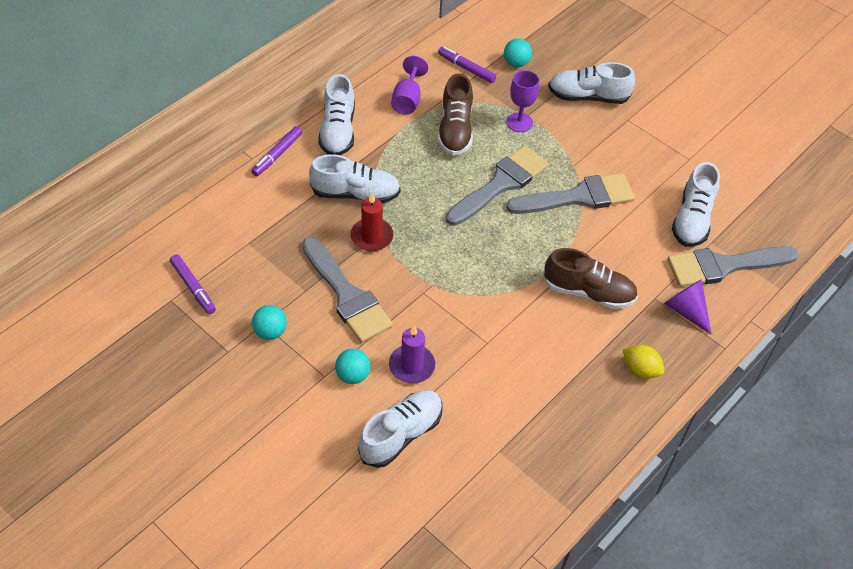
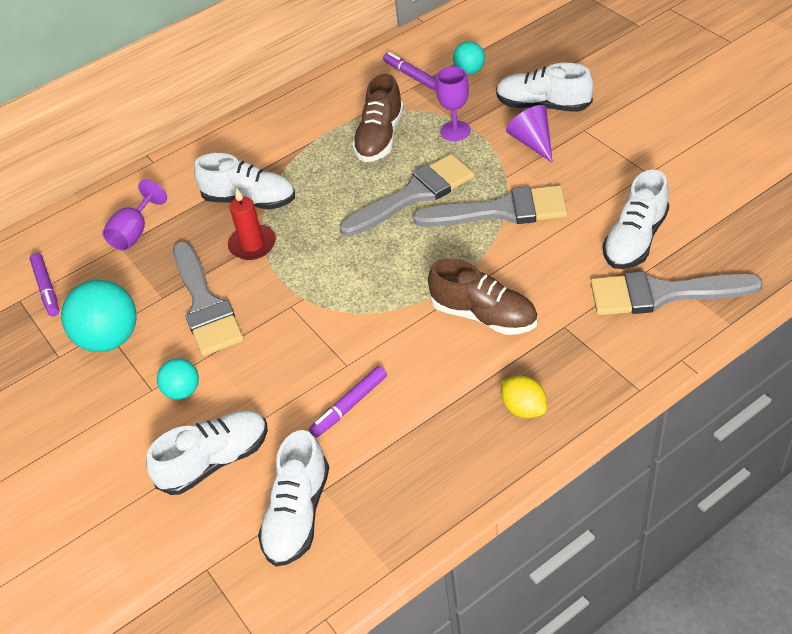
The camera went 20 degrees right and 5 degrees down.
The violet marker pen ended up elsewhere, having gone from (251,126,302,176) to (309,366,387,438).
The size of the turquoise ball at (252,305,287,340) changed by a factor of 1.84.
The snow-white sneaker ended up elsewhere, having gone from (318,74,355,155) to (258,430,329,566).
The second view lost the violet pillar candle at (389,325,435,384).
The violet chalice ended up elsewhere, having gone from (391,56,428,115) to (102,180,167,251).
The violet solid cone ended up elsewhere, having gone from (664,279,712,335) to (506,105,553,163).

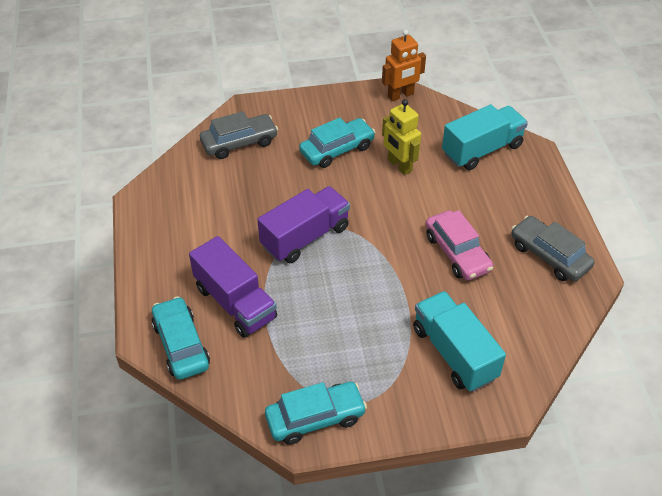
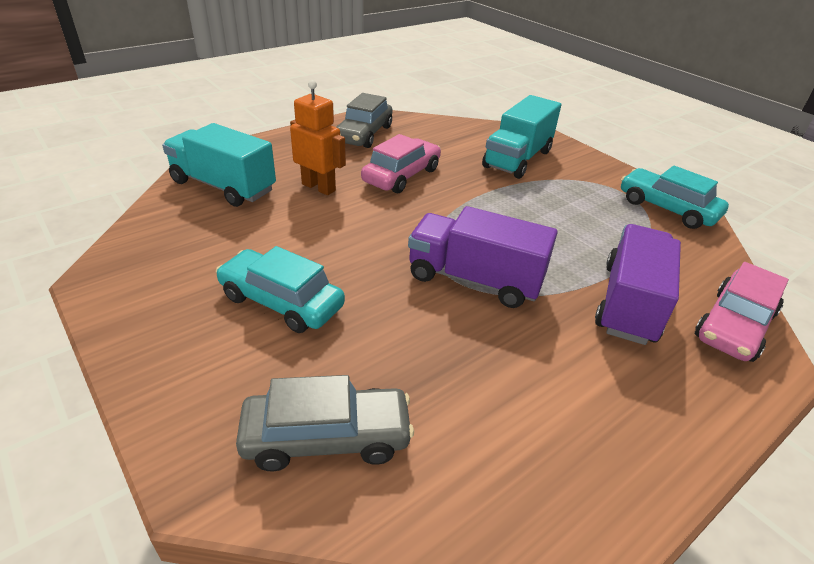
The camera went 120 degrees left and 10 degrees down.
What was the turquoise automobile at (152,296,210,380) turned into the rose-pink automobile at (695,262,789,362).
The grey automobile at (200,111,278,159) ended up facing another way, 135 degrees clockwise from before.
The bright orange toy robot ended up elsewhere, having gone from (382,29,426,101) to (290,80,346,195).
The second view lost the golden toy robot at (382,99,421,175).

******************************

* **Exercise description**:
Please write out the material from the line containing "The violet solid" to its final line, both inclusive, exactly as it appears; pictures are not part of the copy.

* **Answer to the problem**:
The violet solid cone ended up elsewhere, having gone from (664,279,712,335) to (506,105,553,163).

The camera went 120 degrees left and 10 degrees down.
What was the turquoise automobile at (152,296,210,380) turned into the rose-pink automobile at (695,262,789,362).
The grey automobile at (200,111,278,159) ended up facing another way, 135 degrees clockwise from before.
The bright orange toy robot ended up elsewhere, having gone from (382,29,426,101) to (290,80,346,195).
The second view lost the golden toy robot at (382,99,421,175).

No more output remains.